### Records supplied ###

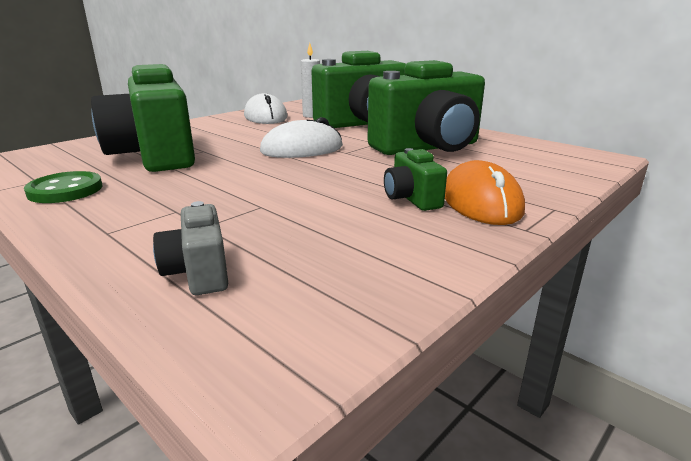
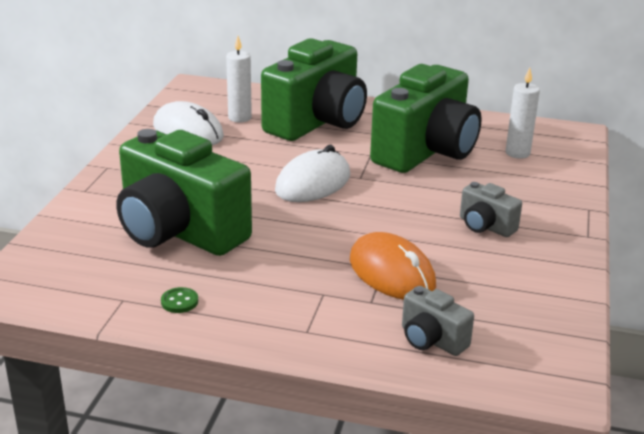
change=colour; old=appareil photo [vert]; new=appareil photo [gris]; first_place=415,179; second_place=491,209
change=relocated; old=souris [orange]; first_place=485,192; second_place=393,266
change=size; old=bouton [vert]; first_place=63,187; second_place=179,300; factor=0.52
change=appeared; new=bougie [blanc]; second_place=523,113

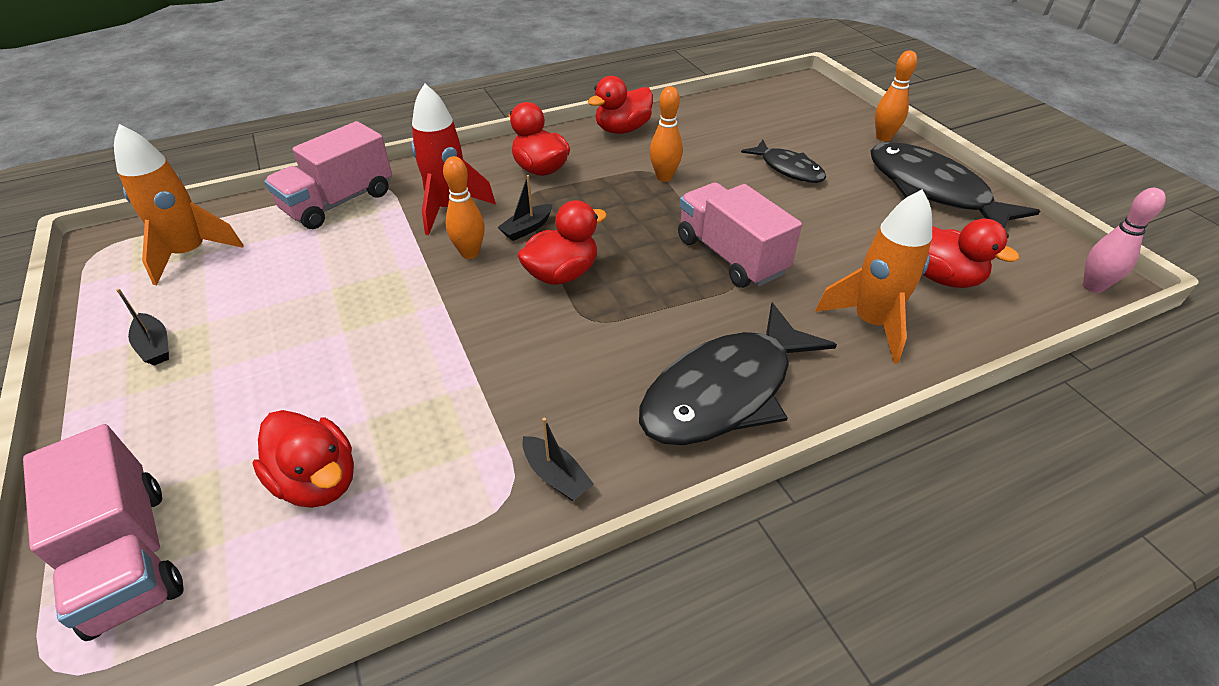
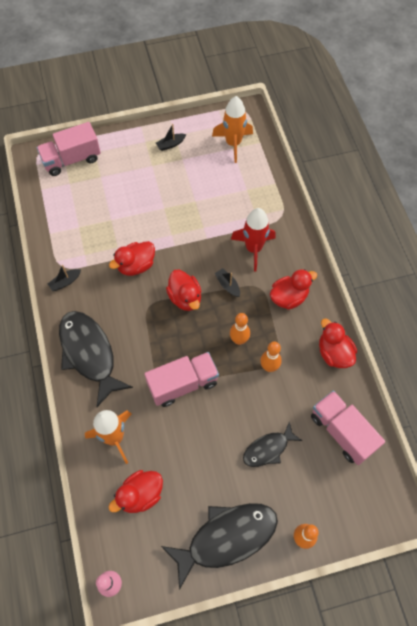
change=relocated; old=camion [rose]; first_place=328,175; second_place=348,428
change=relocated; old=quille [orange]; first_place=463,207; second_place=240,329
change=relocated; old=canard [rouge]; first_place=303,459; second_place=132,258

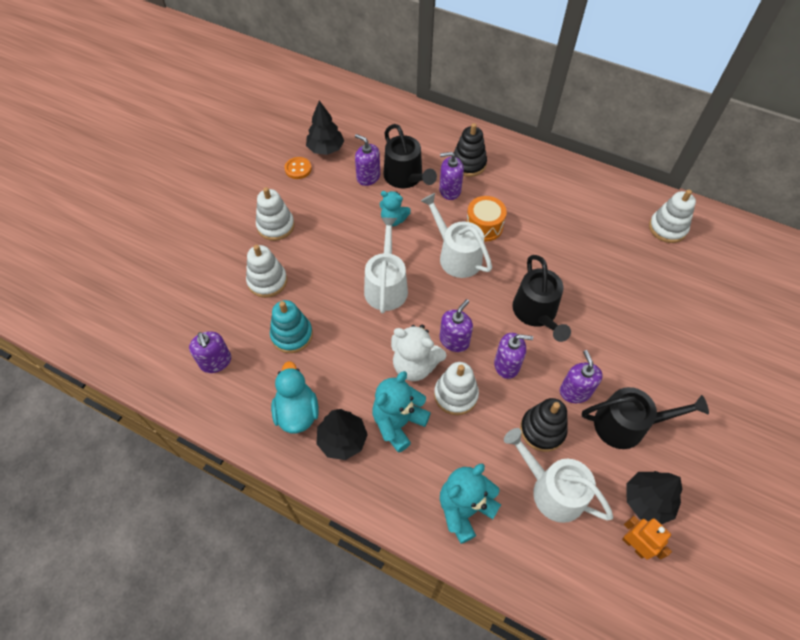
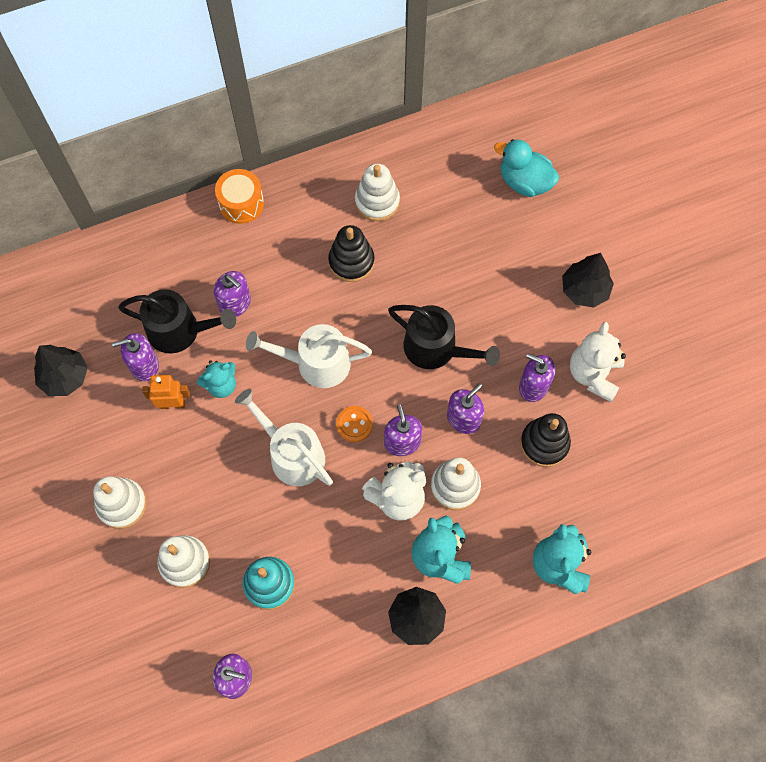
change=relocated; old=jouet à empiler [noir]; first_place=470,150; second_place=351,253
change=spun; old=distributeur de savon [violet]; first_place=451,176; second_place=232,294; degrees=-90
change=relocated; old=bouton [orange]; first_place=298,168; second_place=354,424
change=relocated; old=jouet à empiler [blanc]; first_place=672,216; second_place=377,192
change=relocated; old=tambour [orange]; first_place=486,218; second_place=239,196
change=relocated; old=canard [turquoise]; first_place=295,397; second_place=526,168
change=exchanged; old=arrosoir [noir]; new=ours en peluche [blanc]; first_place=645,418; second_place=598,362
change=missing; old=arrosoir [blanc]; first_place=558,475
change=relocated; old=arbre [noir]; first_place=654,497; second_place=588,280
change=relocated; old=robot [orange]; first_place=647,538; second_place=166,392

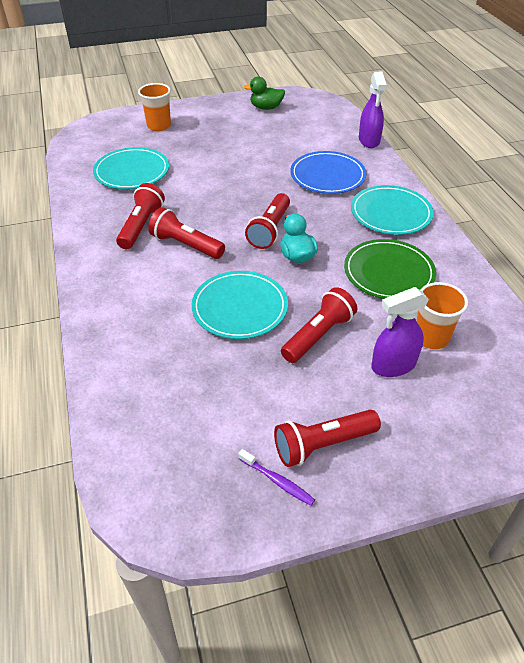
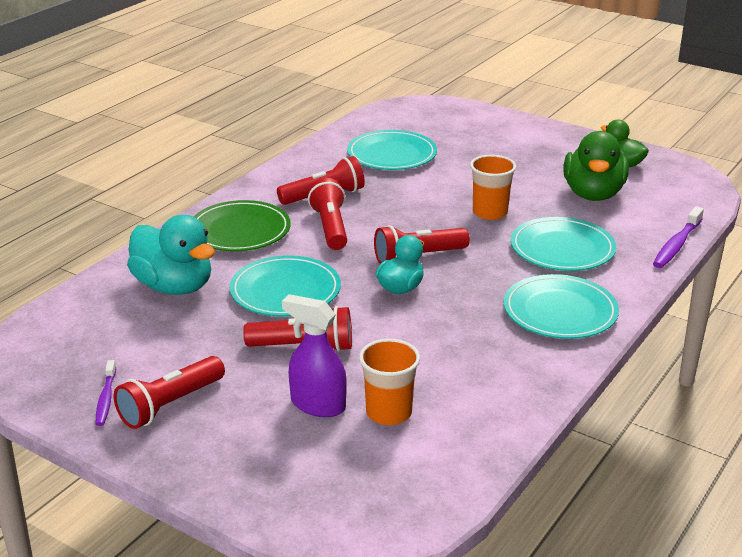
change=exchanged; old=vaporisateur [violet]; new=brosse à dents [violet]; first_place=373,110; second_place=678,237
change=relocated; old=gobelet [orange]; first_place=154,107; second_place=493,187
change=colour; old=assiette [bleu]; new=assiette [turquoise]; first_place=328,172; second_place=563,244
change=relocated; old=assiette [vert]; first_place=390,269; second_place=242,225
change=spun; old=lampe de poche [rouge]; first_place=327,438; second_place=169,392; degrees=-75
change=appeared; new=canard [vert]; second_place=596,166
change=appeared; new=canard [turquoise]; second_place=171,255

###

* **Task requirements**
Of the entries listed above, reproduce only the lines starting at the line containing "change=relocated; old=tambour [orange];" and ending at the line containing "change=exchanged; old=arrosoir [noir];". Include both, exactly as they stand.

* **Answer space**
change=relocated; old=tambour [orange]; first_place=486,218; second_place=239,196
change=relocated; old=canard [turquoise]; first_place=295,397; second_place=526,168
change=exchanged; old=arrosoir [noir]; new=ours en peluche [blanc]; first_place=645,418; second_place=598,362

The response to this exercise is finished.